** Opening Dataset block **

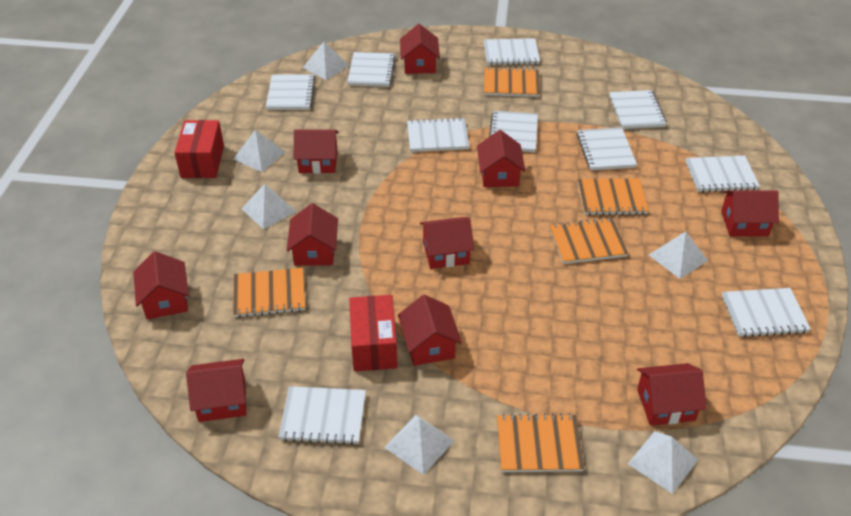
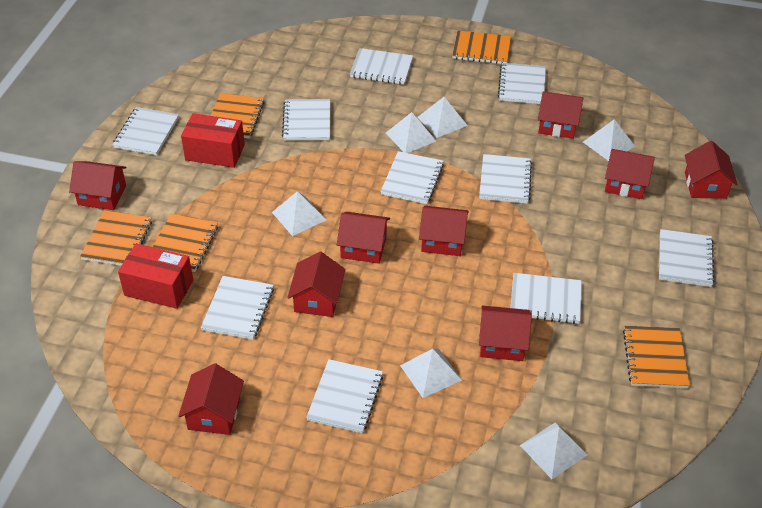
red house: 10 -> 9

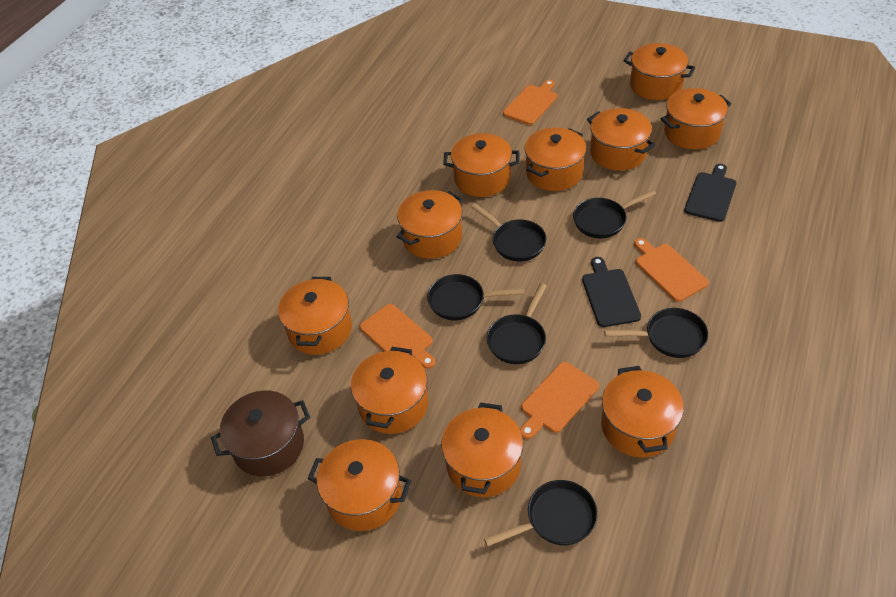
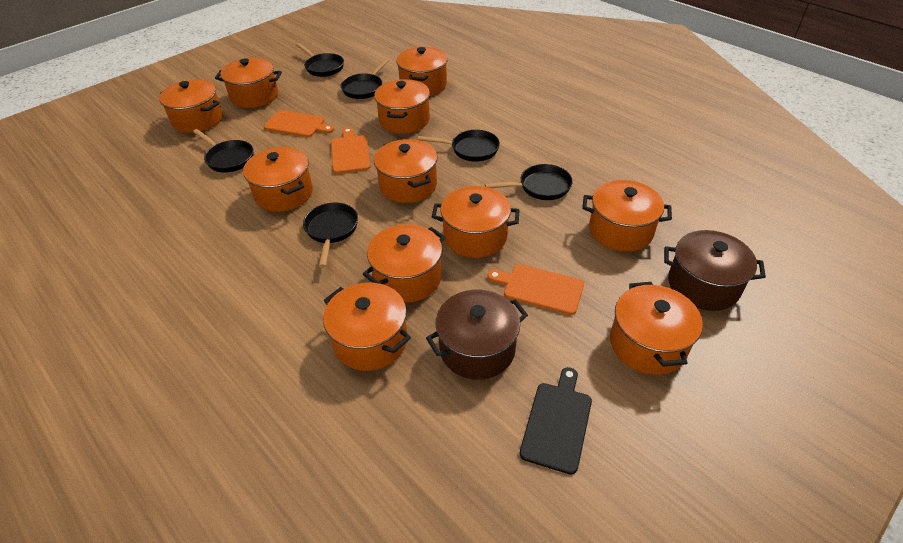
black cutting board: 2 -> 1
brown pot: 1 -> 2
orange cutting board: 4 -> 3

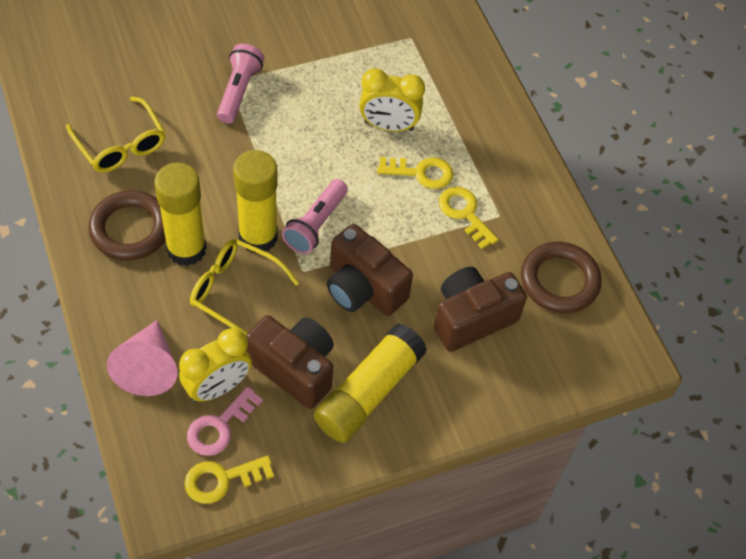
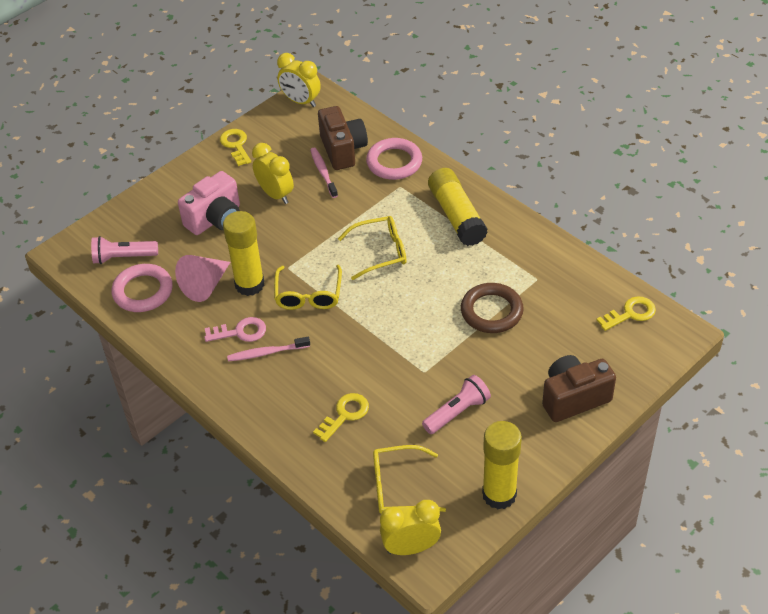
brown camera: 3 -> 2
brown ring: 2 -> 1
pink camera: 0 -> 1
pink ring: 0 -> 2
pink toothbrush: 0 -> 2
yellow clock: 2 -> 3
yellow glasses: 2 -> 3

** Closing Dataset block **

Problem statement: Search the entries for the string "brown". Copy every line that has it.

Solution for this exercise:
brown pot: 1 -> 2
brown camera: 3 -> 2
brown ring: 2 -> 1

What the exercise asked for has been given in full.